# DATA FOR REVIEW:
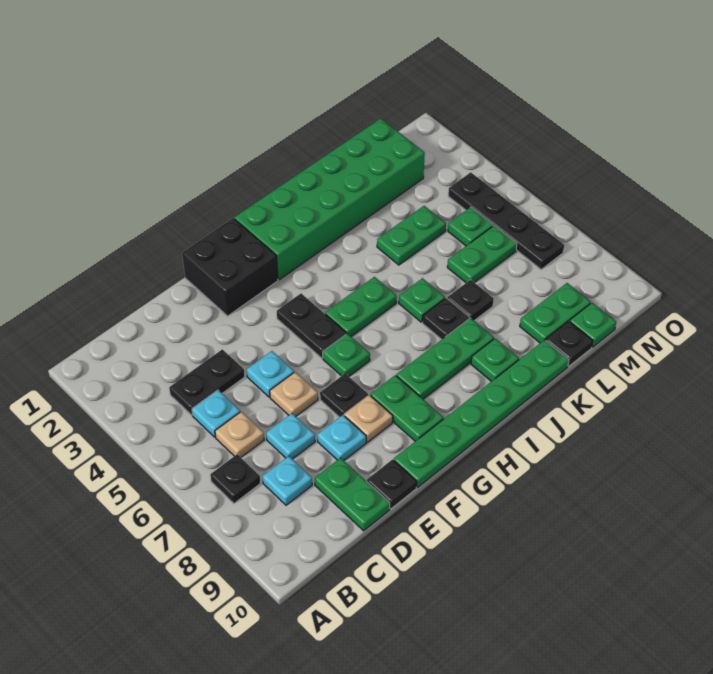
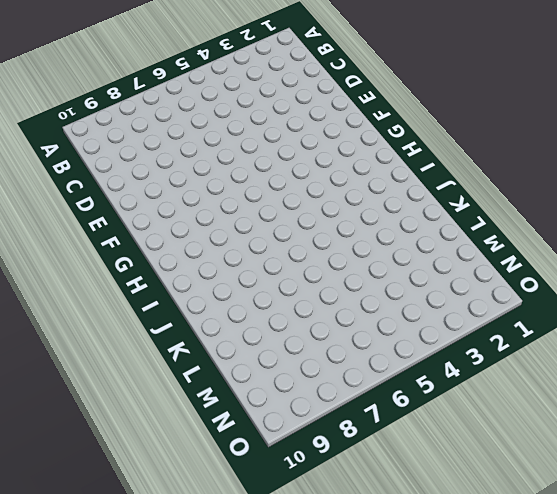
none -> black plate B7 level 1
none -> black plate C4:D4 level 1
none -> cyan plate C5 level 1
none -> tan plate C6 level 1

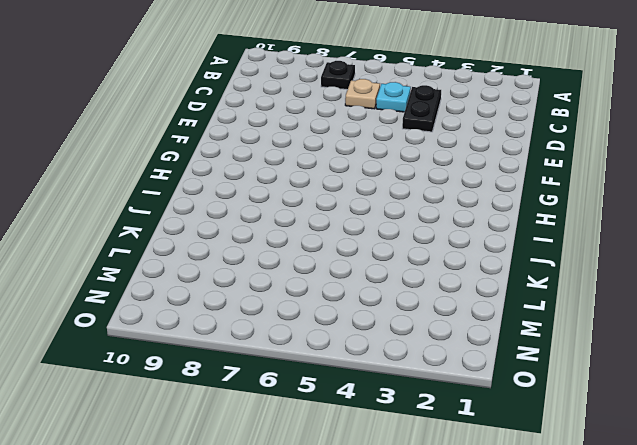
none -> cyan plate C8 level 1
none -> cyan plate D7 level 1
none -> green plate D9:D10 level 1
none -> cyan plate E5 level 1

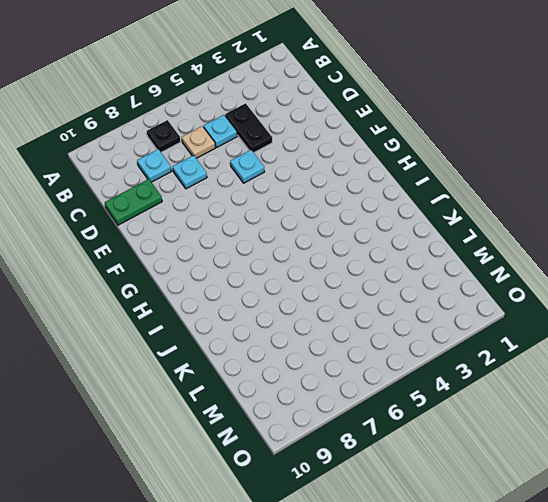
none -> tan plate E6 level 1
none -> cyan plate E8 level 1
none -> black plate E10 level 1
none -> black brick F1:G2 level 1

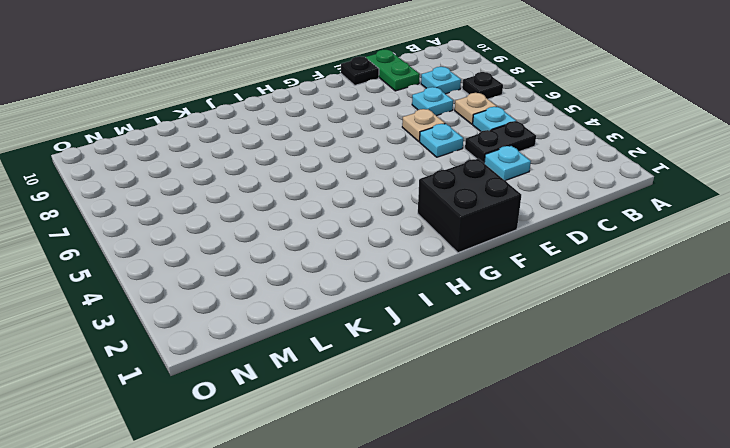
cyan plate D3 level 1 -> cyan plate E8 level 1
none -> black plate F7 level 1
none -> tan plate F8 level 1
none -> green plate F10:K10 level 1
none -> black plate G4:G5 level 1

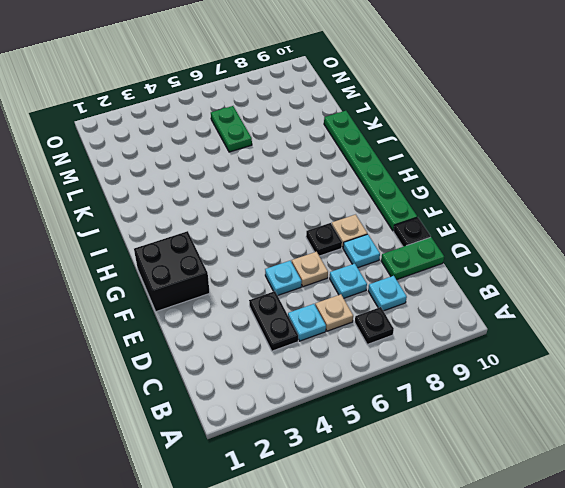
none -> black plate G4:G5 level 1
none -> green plate G6 level 1
none -> green plate G8:G9 level 1
none -> green brick H1:M2 level 1

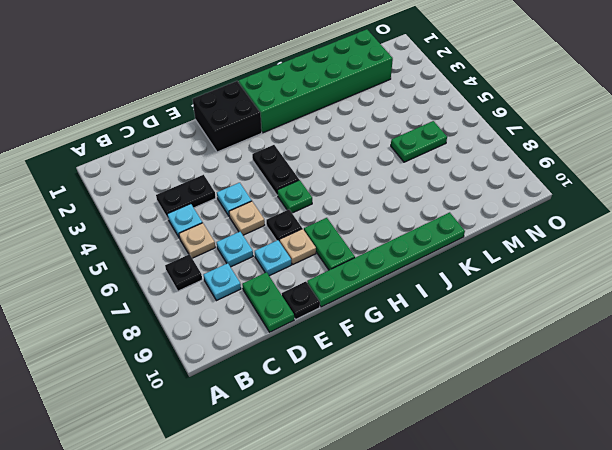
none -> green plate H5:I5 level 1
none -> green plate H8:J8 level 1
none -> green plate J6 level 1
none -> black plate J7 level 1

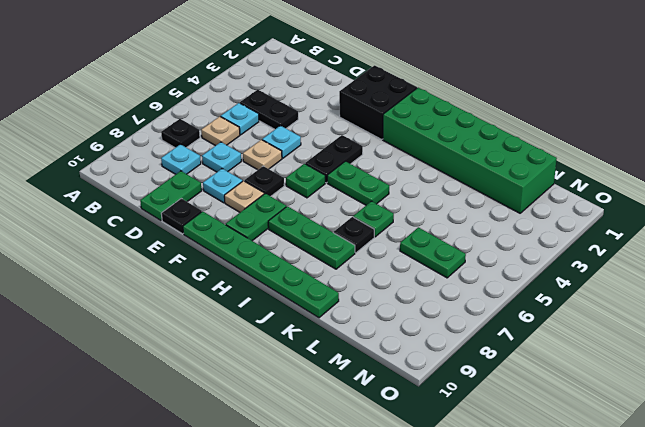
none -> green plate J9 level 1
none -> green plate K4:L4 level 1
none -> black plate K7 level 1
none -> green plate L9:M9 level 1

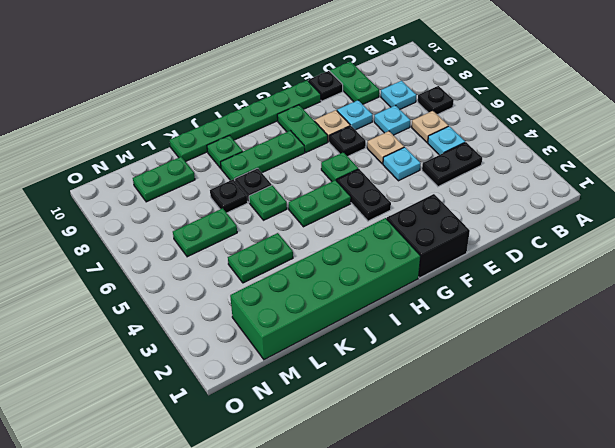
none -> black plate L10 level 1
none -> green plate M5 level 1
none -> green plate M10 level 1
none -> black plate N4:N7 level 1

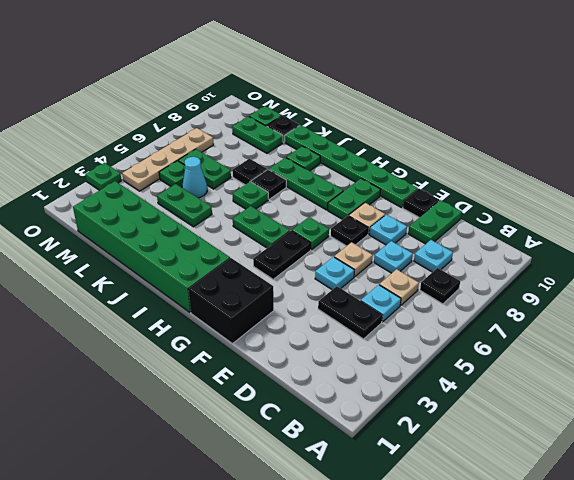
cyan cone L5 level 1 -> none
tan plate N4:N7 level 1 -> black plate N4:N7 level 1
green plate O3 level 1 -> none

# EXERCISE AIM:
The whole listing is to be duplicated verbatim, apart from its images.

# TASK RESPONSE:
none -> black plate B7 level 1
none -> black plate C4:D4 level 1
none -> cyan plate C5 level 1
none -> tan plate C6 level 1

none -> cyan plate C8 level 1
none -> cyan plate D7 level 1
none -> green plate D9:D10 level 1
none -> cyan plate E5 level 1

none -> tan plate E6 level 1
none -> cyan plate E8 level 1
none -> black plate E10 level 1
none -> black brick F1:G2 level 1

cyan plate D3 level 1 -> cyan plate E8 level 1
none -> black plate F7 level 1
none -> tan plate F8 level 1
none -> green plate F10:K10 level 1
none -> black plate G4:G5 level 1

none -> black plate G4:G5 level 1
none -> green plate G6 level 1
none -> green plate G8:G9 level 1
none -> green brick H1:M2 level 1

none -> green plate H5:I5 level 1
none -> green plate H8:J8 level 1
none -> green plate J6 level 1
none -> black plate J7 level 1

none -> green plate J9 level 1
none -> green plate K4:L4 level 1
none -> black plate K7 level 1
none -> green plate L9:M9 level 1

none -> black plate L10 level 1
none -> green plate M5 level 1
none -> green plate M10 level 1
none -> black plate N4:N7 level 1

cyan cone L5 level 1 -> none
tan plate N4:N7 level 1 -> black plate N4:N7 level 1
green plate O3 level 1 -> none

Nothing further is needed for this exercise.